- [EXERCISE GOAL]: The answer must consist of every line from the entries that holds the word "XSHUT".

Version comparison data
- - -
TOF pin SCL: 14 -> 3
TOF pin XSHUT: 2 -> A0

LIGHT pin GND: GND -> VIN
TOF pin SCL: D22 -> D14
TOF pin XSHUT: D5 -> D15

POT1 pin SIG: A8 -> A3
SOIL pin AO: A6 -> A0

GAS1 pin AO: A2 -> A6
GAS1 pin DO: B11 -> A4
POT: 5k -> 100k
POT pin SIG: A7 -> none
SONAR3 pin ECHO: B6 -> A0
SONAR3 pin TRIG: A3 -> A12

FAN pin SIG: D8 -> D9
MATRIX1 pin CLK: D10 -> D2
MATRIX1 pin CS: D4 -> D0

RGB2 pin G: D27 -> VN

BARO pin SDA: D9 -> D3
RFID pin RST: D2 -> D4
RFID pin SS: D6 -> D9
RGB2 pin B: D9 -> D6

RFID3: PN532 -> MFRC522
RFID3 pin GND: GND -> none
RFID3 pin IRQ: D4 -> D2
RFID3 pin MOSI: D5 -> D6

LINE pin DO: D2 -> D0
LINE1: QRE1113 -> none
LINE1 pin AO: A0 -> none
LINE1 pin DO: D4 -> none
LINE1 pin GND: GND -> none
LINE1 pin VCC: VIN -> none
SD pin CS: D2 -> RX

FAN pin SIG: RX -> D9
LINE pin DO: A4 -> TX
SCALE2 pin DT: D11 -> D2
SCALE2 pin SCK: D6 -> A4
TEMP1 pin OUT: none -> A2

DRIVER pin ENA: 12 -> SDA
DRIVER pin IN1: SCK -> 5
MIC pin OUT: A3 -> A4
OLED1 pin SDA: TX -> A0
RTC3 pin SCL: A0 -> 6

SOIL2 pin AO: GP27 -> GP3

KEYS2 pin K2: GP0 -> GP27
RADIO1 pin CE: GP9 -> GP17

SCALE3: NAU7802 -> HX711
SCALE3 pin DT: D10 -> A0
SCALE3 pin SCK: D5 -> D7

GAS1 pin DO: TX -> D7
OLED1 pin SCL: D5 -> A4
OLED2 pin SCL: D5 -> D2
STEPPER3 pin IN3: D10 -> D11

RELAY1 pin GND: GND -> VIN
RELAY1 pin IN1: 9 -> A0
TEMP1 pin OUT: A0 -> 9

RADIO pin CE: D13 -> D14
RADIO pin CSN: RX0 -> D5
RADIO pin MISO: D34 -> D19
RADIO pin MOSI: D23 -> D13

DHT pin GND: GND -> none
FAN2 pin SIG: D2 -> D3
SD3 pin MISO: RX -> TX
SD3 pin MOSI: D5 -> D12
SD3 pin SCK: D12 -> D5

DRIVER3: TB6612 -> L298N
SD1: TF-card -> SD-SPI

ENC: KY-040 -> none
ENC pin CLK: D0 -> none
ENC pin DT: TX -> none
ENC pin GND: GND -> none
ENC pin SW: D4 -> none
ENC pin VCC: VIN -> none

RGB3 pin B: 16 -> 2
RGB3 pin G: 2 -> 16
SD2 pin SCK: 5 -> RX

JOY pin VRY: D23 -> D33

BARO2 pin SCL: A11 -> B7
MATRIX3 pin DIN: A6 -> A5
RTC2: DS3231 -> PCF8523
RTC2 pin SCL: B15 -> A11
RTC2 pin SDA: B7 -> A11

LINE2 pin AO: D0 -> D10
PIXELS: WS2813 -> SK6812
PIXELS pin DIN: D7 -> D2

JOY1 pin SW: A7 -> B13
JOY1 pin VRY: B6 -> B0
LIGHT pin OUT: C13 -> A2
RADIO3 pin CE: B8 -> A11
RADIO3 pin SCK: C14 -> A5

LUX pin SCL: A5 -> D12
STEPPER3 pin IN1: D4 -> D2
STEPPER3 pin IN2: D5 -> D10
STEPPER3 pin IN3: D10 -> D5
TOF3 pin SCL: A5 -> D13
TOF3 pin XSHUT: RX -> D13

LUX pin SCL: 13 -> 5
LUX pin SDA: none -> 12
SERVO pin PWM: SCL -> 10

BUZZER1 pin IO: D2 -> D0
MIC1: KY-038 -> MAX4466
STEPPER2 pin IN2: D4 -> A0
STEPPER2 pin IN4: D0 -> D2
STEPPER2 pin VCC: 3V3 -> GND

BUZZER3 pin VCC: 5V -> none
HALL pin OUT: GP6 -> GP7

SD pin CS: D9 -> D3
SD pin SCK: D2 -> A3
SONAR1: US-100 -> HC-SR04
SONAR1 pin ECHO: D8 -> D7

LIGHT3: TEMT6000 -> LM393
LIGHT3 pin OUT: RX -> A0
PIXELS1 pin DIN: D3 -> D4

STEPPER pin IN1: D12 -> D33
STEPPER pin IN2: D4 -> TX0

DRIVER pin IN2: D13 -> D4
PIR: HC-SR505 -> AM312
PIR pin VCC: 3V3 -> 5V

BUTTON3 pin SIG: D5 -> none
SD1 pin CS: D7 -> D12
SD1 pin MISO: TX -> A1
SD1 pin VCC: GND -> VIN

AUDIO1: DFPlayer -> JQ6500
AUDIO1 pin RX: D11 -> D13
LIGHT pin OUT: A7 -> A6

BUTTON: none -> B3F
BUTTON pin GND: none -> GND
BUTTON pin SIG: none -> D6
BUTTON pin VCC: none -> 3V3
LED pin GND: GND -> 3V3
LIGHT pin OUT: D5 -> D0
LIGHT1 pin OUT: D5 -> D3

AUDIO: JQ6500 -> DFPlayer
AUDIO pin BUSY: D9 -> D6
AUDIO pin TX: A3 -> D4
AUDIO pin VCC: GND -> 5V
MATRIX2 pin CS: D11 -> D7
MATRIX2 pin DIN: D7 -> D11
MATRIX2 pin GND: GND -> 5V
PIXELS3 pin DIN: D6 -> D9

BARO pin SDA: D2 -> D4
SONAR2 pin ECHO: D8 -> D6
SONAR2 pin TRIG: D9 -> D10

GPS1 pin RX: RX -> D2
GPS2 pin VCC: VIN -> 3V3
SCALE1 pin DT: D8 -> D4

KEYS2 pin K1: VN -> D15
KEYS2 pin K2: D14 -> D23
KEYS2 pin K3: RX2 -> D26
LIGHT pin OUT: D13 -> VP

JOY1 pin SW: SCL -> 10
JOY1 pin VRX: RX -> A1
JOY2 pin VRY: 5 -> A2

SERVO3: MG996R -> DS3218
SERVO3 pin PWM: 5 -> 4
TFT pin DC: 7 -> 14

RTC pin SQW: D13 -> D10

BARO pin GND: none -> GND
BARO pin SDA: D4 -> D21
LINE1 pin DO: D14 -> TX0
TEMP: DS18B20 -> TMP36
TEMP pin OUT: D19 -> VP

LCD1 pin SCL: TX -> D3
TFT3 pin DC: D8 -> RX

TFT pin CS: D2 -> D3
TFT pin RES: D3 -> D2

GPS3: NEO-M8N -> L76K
- - -
- [WORKED SOLUTION]:
TOF pin XSHUT: 2 -> A0
TOF pin XSHUT: D5 -> D15
TOF3 pin XSHUT: RX -> D13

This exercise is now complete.